### [Work request]
Every line of the listing that holds the word "plus" should be returned.

┄┄┄┄┄┄

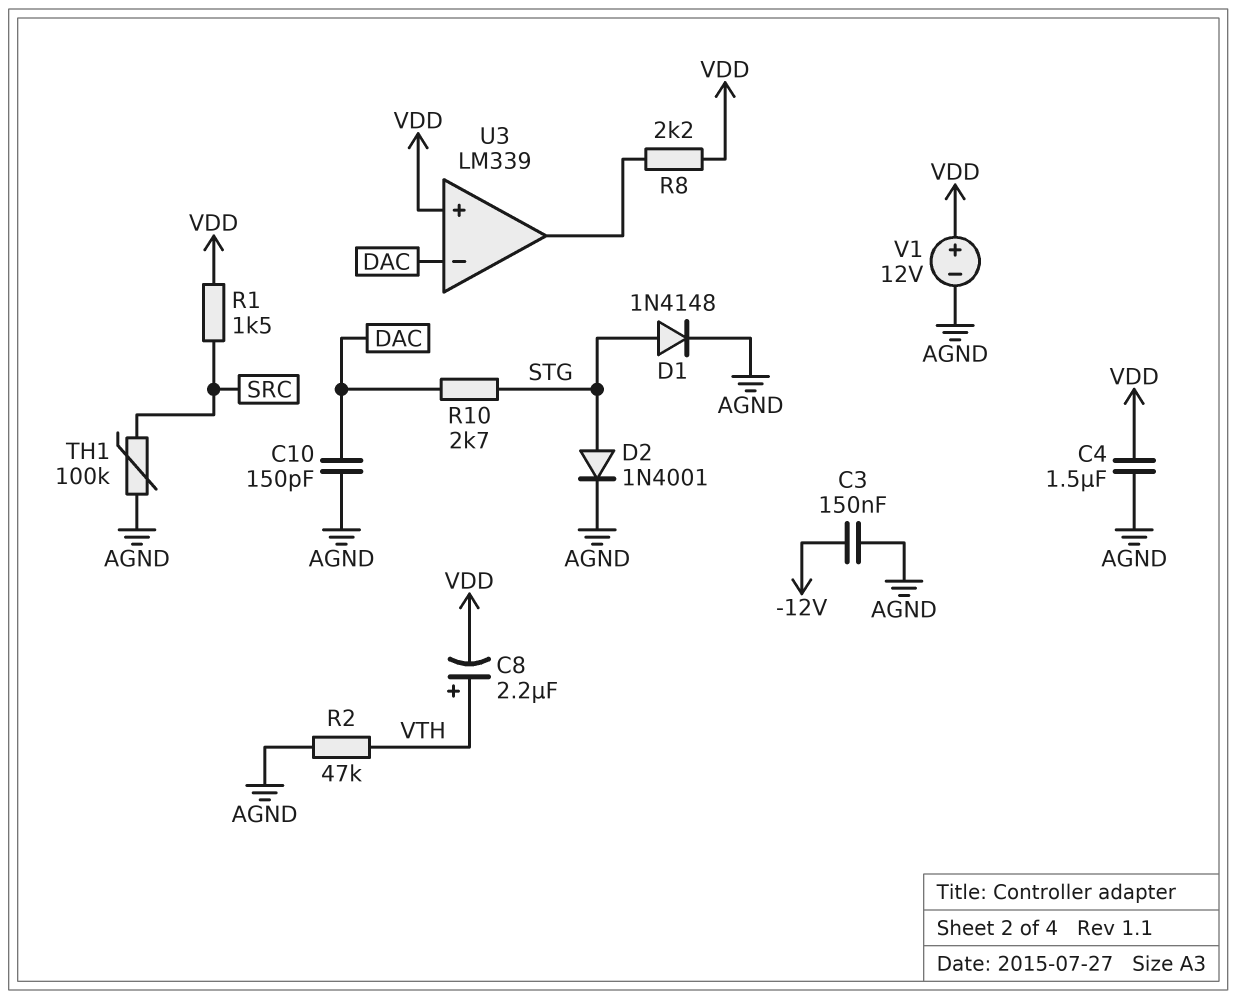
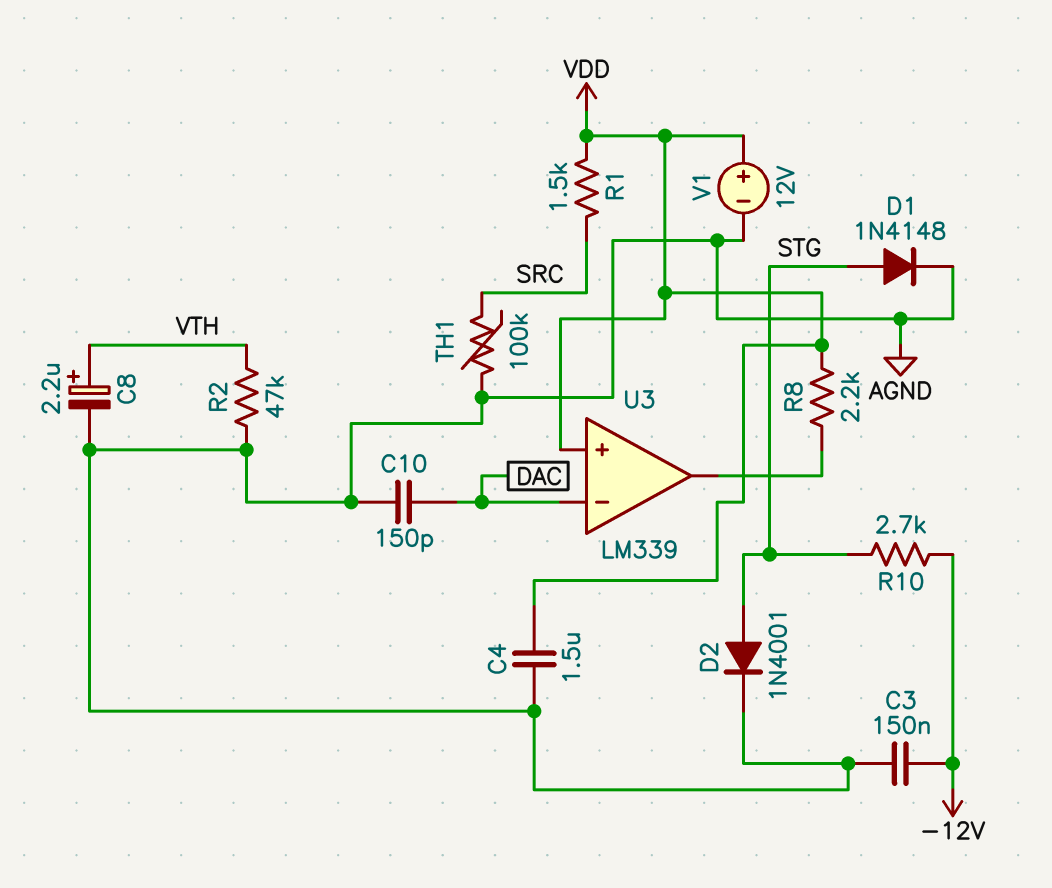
C8: 2.2uF (plus VTH, minus VDD) -> 2.2uF (plus VTH, minus AGND)
R10: 2.7k (DAC, STG) -> 2.7k (-12V, STG)

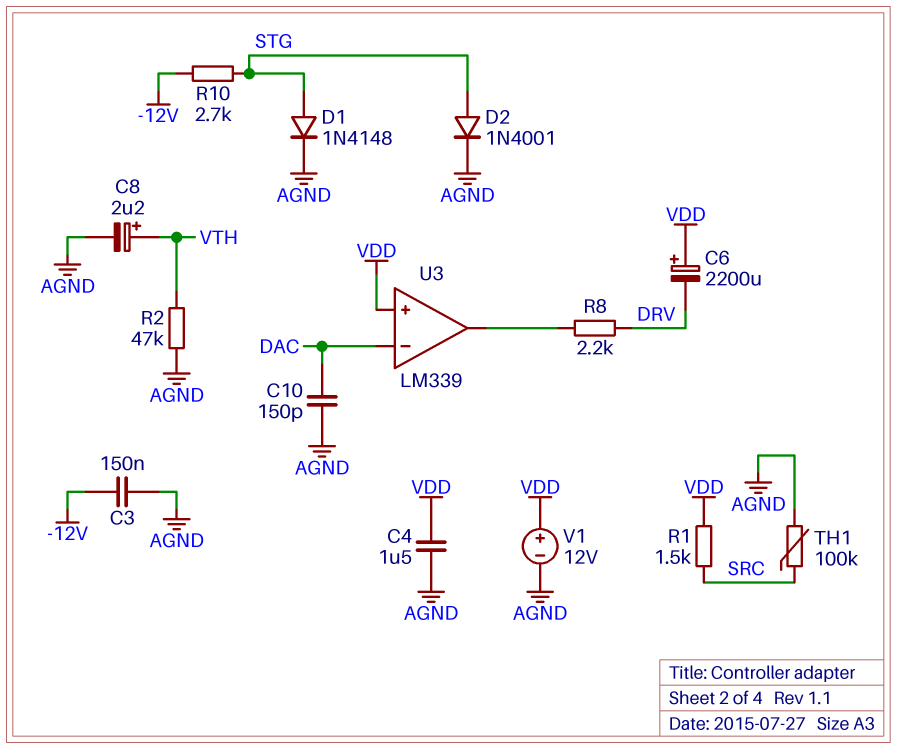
C6: none -> 2200uF (plus VDD, minus DRV)
R8: 2.2k (U3/out, VDD) -> 2.2k (DRV, U3/out)

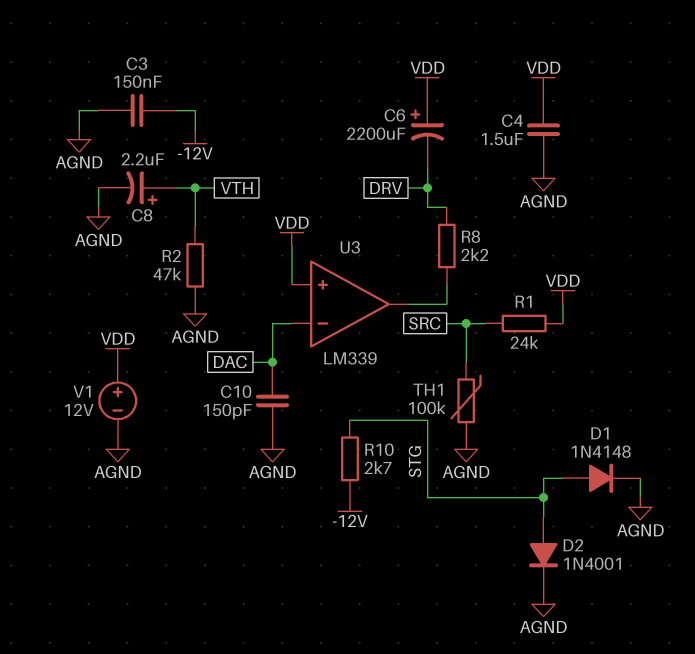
R1: 1.5k (SRC, VDD) -> 24k (SRC, VDD)

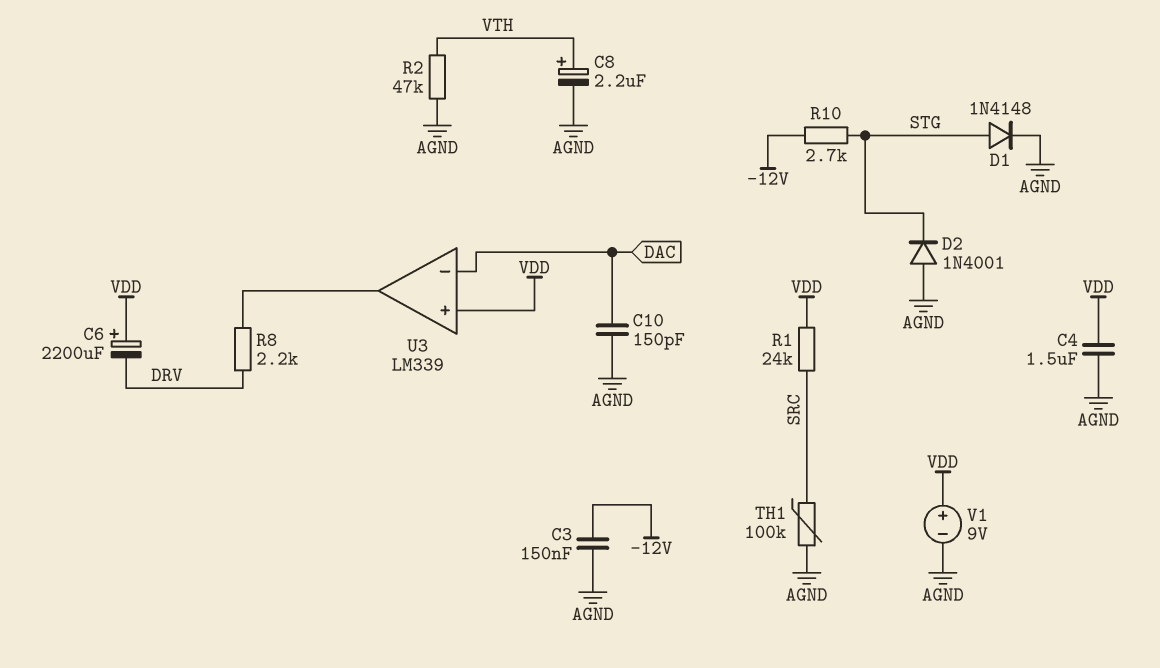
D2: diode 1N4001 (A STG, K AGND) -> diode 1N4001 (A AGND, K STG)
V1: 12V (plus VDD, minus AGND) -> 9V (plus VDD, minus AGND)

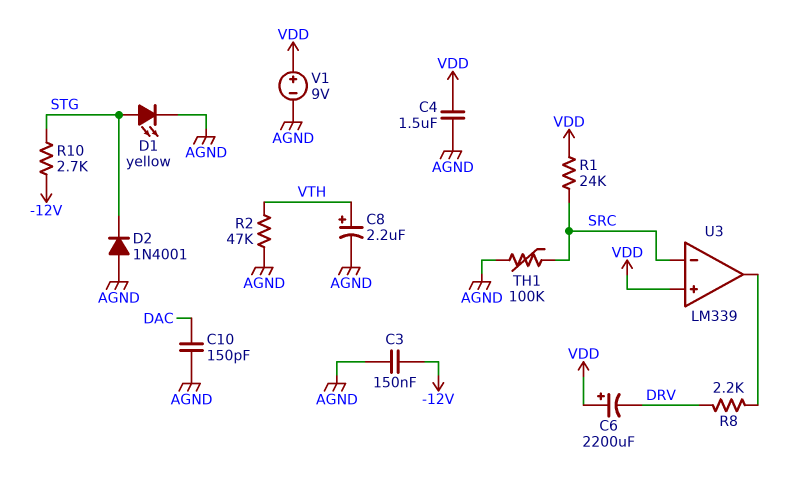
D1: diode 1N4148 (A STG, K AGND) -> LED yellow (A STG, K AGND)
U3 pin in-: DAC -> SRC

┄┄┄┄┄┄

### [Response area]
C8: 2.2uF (plus VTH, minus VDD) -> 2.2uF (plus VTH, minus AGND)
C6: none -> 2200uF (plus VDD, minus DRV)
V1: 12V (plus VDD, minus AGND) -> 9V (plus VDD, minus AGND)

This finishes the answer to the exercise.